INSTRUCTIONS TO FOLLOW:
Copy verbatim the block of lines in the entries below whose first line contains "purple arrow: (172, 32) -> (101, 11), moved" and whose last line contains "brown arrow: (388, 345) -> (541, 417), moved". Leave out all other lines.

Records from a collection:
[Start of section]

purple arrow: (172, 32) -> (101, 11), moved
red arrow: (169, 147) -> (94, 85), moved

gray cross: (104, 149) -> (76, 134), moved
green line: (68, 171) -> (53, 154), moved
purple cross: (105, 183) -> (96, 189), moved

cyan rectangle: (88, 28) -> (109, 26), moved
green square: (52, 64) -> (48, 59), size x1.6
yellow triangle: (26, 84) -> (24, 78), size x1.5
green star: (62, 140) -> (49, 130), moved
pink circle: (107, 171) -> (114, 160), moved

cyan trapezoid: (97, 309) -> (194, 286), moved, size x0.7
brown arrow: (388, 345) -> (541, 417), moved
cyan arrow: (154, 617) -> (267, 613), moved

[End of section]
[Start of section]

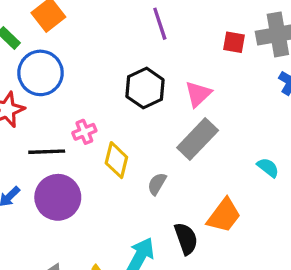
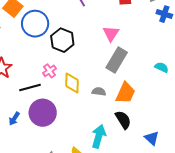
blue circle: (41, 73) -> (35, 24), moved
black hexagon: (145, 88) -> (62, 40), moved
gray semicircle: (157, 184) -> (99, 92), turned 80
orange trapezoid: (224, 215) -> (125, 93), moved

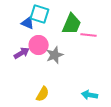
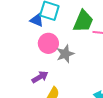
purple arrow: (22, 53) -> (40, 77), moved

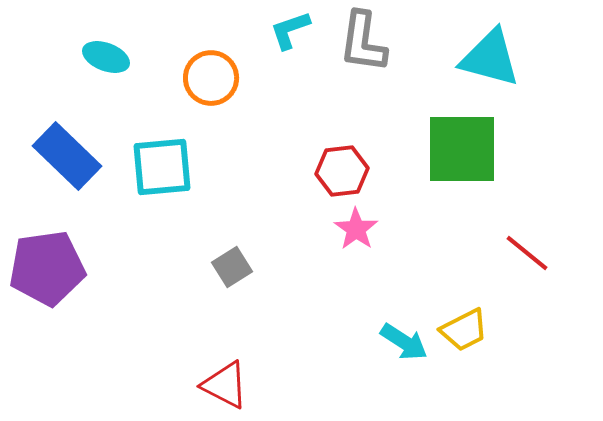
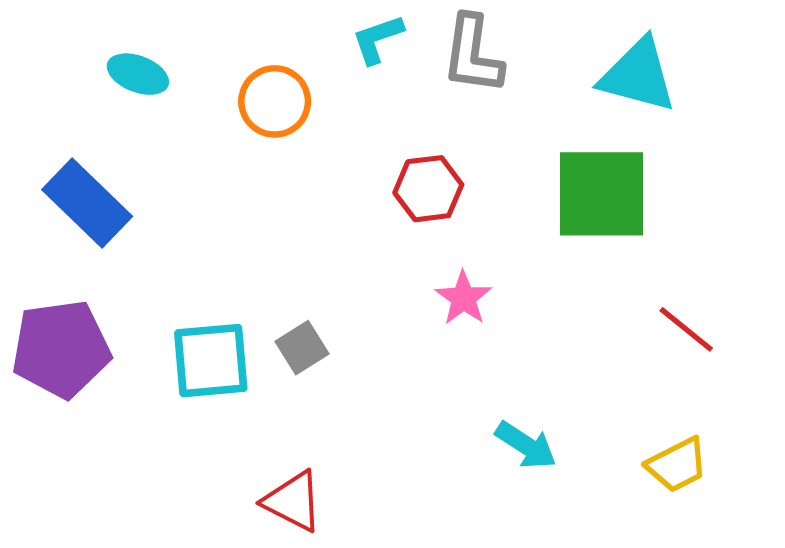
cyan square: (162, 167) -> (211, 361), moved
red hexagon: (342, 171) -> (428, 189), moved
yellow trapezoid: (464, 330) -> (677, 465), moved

[End of section]

EXPECTED ANSWER:
purple arrow: (172, 32) -> (101, 11), moved
red arrow: (169, 147) -> (94, 85), moved

gray cross: (104, 149) -> (76, 134), moved
green line: (68, 171) -> (53, 154), moved
purple cross: (105, 183) -> (96, 189), moved

cyan rectangle: (88, 28) -> (109, 26), moved
green square: (52, 64) -> (48, 59), size x1.6
yellow triangle: (26, 84) -> (24, 78), size x1.5
green star: (62, 140) -> (49, 130), moved
pink circle: (107, 171) -> (114, 160), moved

cyan trapezoid: (97, 309) -> (194, 286), moved, size x0.7
brown arrow: (388, 345) -> (541, 417), moved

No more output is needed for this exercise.